_Instructions to follow_:
Only the lines from the top of the data through the one with "none -> blue brick B10 level 1" are to be written out, each exactly as it stands.

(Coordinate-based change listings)
◆ ◆ ◆ ◆

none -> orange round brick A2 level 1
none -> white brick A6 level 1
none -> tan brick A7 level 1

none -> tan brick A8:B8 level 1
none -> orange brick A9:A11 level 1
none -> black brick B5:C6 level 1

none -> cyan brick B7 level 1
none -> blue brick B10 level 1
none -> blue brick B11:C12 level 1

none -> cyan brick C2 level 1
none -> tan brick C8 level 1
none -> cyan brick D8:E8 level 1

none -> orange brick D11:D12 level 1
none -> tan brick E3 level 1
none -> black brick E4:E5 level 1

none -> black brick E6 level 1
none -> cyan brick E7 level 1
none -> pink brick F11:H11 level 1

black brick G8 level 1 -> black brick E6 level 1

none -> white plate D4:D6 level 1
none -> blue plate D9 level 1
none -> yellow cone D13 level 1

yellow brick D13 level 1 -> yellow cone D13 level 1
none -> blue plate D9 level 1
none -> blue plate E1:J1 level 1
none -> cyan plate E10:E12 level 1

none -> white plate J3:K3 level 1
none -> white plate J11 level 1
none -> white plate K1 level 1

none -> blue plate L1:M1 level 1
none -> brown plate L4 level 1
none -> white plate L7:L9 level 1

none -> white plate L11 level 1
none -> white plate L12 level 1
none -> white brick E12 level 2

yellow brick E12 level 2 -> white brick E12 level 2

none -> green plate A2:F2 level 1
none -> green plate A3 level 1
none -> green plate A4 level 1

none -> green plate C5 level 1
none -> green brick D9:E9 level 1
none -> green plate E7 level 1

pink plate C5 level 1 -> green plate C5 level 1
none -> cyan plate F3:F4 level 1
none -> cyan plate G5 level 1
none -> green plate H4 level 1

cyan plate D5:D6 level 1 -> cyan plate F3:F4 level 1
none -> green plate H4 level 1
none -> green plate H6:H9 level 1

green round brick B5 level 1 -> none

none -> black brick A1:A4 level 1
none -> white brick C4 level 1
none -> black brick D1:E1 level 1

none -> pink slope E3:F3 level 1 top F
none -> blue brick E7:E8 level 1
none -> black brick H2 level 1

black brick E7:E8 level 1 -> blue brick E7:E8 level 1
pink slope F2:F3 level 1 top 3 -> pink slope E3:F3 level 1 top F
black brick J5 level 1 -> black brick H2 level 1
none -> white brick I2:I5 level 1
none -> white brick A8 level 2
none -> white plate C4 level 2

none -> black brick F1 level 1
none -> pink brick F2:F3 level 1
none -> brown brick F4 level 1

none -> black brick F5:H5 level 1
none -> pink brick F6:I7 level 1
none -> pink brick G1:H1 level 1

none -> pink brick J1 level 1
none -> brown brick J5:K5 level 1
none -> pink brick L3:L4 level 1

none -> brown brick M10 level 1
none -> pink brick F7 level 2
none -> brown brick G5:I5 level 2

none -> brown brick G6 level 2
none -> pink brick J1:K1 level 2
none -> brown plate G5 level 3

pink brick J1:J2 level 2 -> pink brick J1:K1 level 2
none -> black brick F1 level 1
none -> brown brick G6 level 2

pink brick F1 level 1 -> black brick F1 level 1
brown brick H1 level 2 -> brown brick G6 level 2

◆ ◆ ◆ ◆

_Exercise output_:
none -> orange round brick A2 level 1
none -> white brick A6 level 1
none -> tan brick A7 level 1

none -> tan brick A8:B8 level 1
none -> orange brick A9:A11 level 1
none -> black brick B5:C6 level 1

none -> cyan brick B7 level 1
none -> blue brick B10 level 1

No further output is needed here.